» Problem description
Print out each entry without alteration, and keep the pictures out.

» Material provided

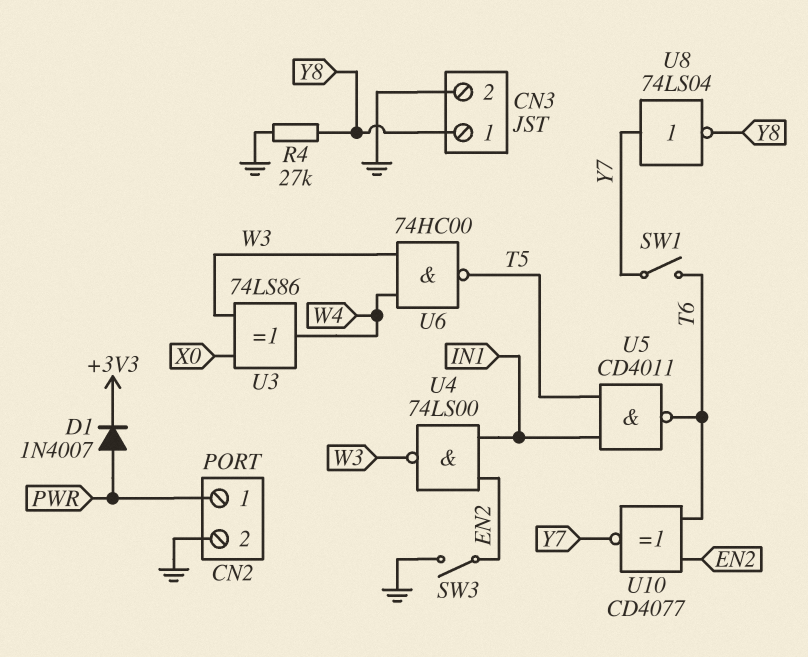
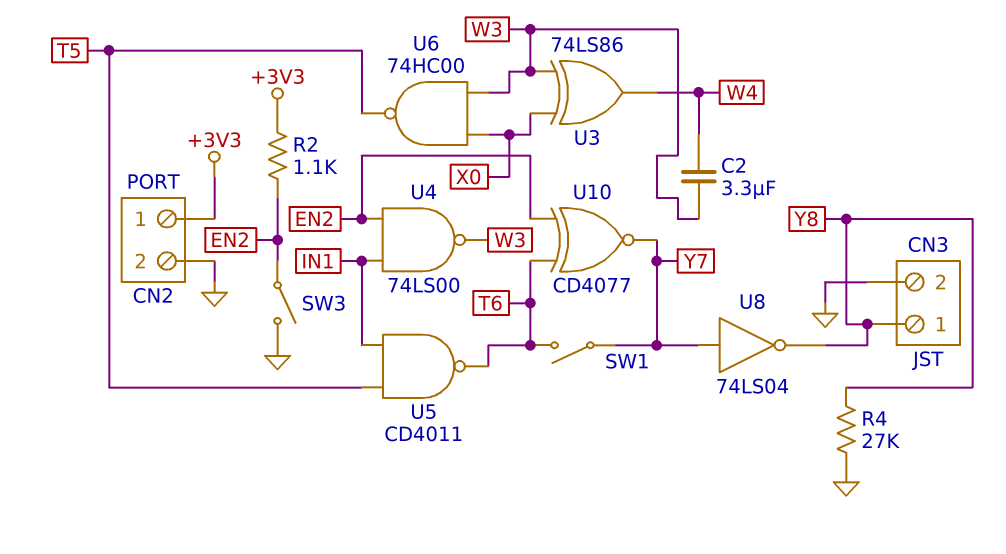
C2: none -> 3.3uF (W3, W4)
CN2 pin 1: PWR -> +3V3
D1: diode 1N4007 (A PWR, K +3V3) -> none
R2: none -> 1.1k (+3V3, EN2)
U6: NAND 74HC00 (in W3, in W4, out T5) -> NAND 74HC00 (in W3, in X0, out T5)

» Written response
C2: none -> 3.3uF (W3, W4)
CN2 pin 1: PWR -> +3V3
D1: diode 1N4007 (A PWR, K +3V3) -> none
R2: none -> 1.1k (+3V3, EN2)
U6: NAND 74HC00 (in W3, in W4, out T5) -> NAND 74HC00 (in W3, in X0, out T5)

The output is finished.